Search the records for the string "orange" and return each line that has it.

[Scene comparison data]

◆ ◆ ◆ ◆ ◆ ◆ ◆

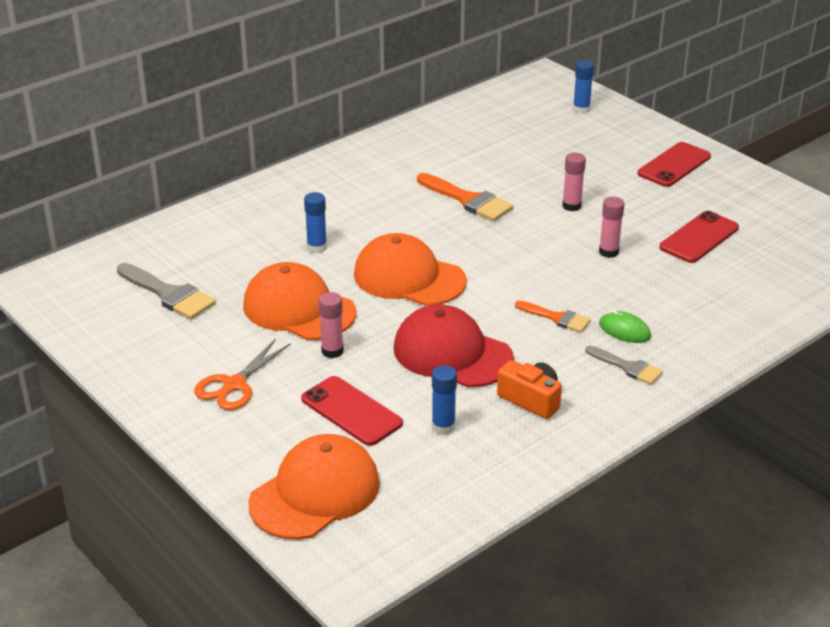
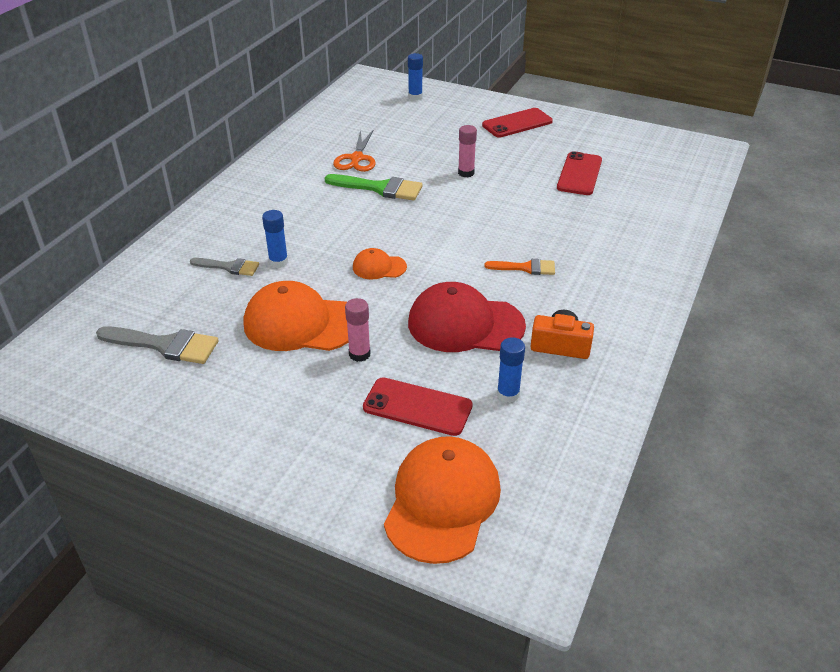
camera: 25 degrees left, 5 degrees up
(234, 385) = (289, 417): orange scissors -> orange scissors (356, 159)
(409, 277) = (379, 267): orange cap -> orange cap, size x0.50
(468, 200) = (380, 188): orange brush -> green brush
(608, 252) = (523, 202): pink glue stick -> none
(624, 330) = (585, 263): green mouse -> none
(627, 367) = (612, 293): grey brush -> grey brush (229, 267)
(674, 165) = (517, 123): red phone -> red phone turned 45 degrees clockwise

◆ ◆ ◆ ◆ ◆ ◆ ◆

* _Answer box_:
(234, 385) = (289, 417): orange scissors -> orange scissors (356, 159)
(409, 277) = (379, 267): orange cap -> orange cap, size x0.50
(468, 200) = (380, 188): orange brush -> green brush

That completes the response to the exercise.